Records from a collection
━━━━━━

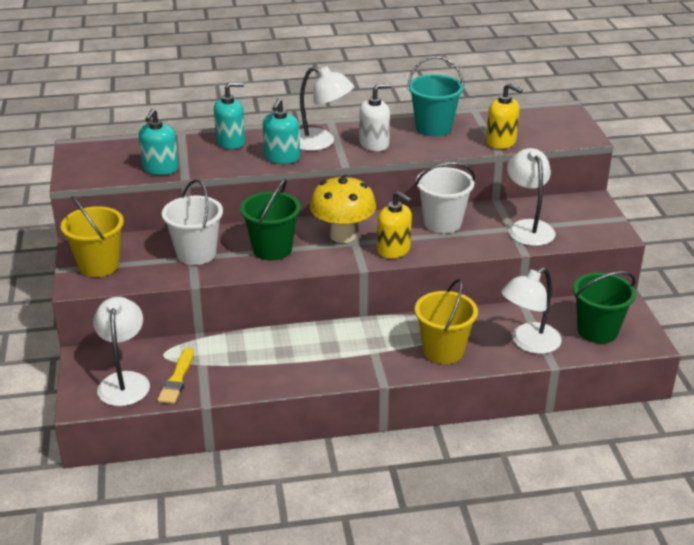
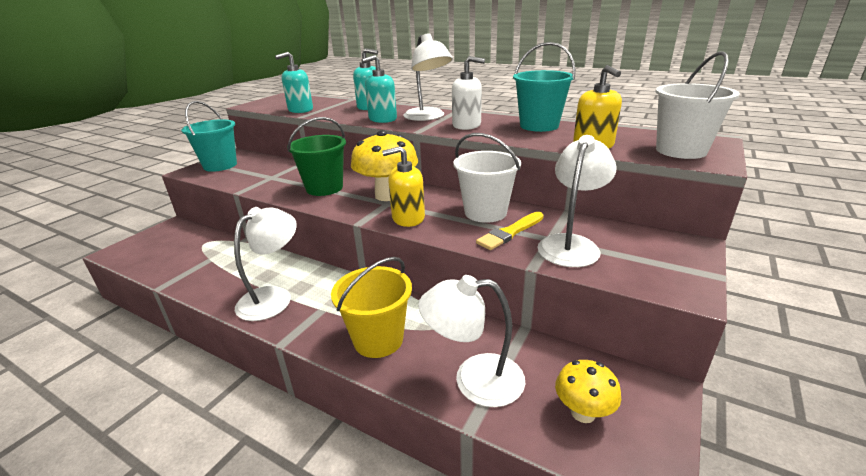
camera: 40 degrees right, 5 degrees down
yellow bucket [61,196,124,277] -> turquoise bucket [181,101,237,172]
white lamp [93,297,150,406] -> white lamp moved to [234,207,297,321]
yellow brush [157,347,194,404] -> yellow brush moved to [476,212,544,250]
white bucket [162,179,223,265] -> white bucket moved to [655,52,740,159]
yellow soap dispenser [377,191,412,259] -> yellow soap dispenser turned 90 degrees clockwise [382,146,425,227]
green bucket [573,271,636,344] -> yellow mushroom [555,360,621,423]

━━━━━━

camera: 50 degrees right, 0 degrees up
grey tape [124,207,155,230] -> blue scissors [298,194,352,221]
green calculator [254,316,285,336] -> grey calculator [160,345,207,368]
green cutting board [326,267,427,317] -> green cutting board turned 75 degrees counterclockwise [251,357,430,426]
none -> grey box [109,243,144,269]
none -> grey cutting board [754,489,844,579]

━━━━━━

◆ Task requirements
Extract exactly and only the lines above from the line containing "green cutting board [326,267,427,317]" through the line containing "none -> grey cutting board [754,489,844,579]", both end lines included.

◆ Written reply
green cutting board [326,267,427,317] -> green cutting board turned 75 degrees counterclockwise [251,357,430,426]
none -> grey box [109,243,144,269]
none -> grey cutting board [754,489,844,579]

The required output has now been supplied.